> _EXERCISE DATA_

+-------+

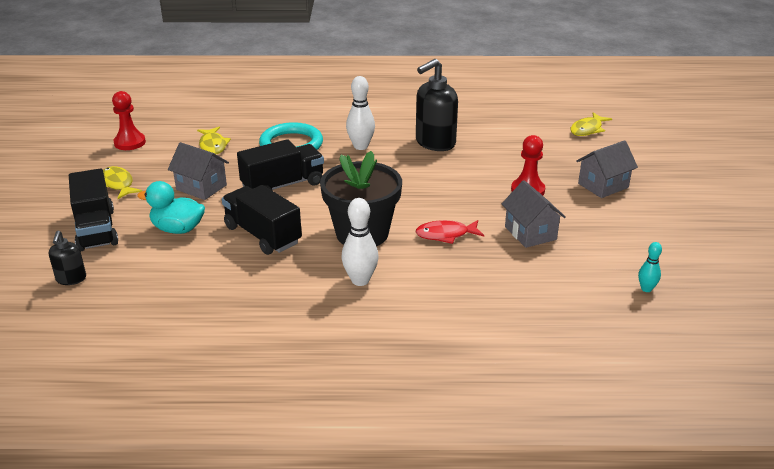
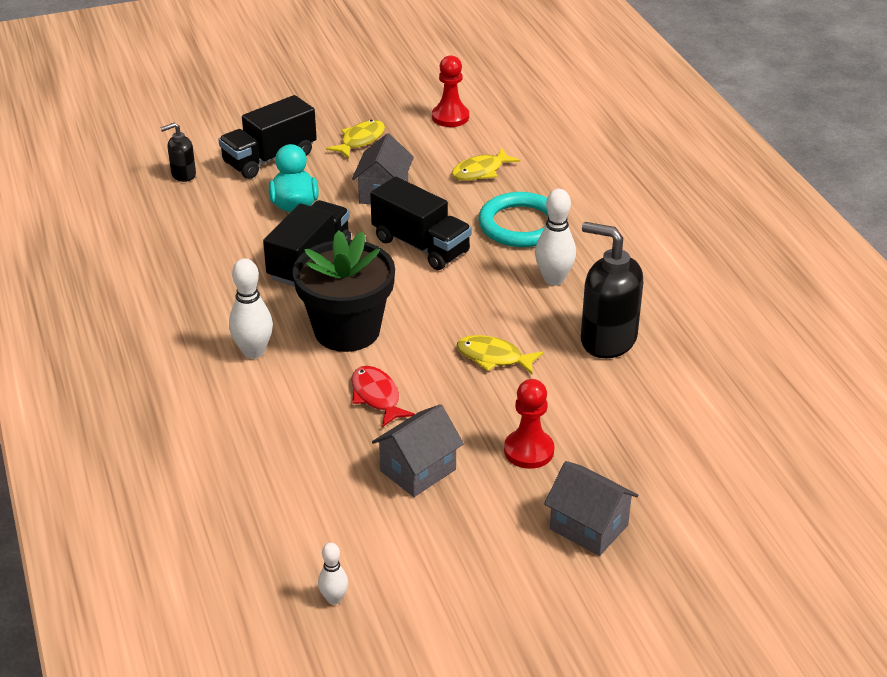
camera: 70 degrees right, 5 degrees up
yellow fish [570,112,612,136] -> yellow fish moved to [456,335,543,375]
turquoise bowling pin [638,242,662,292] -> white bowling pin [318,543,348,605]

+-------+

> _WHAT THE TASK ASKS_
Each line from the one containing "yellow fish [570,112,612,136]" through the last line of the material must be restated word for word, with no other text.

> _RESPONSE TO THE TASK_
yellow fish [570,112,612,136] -> yellow fish moved to [456,335,543,375]
turquoise bowling pin [638,242,662,292] -> white bowling pin [318,543,348,605]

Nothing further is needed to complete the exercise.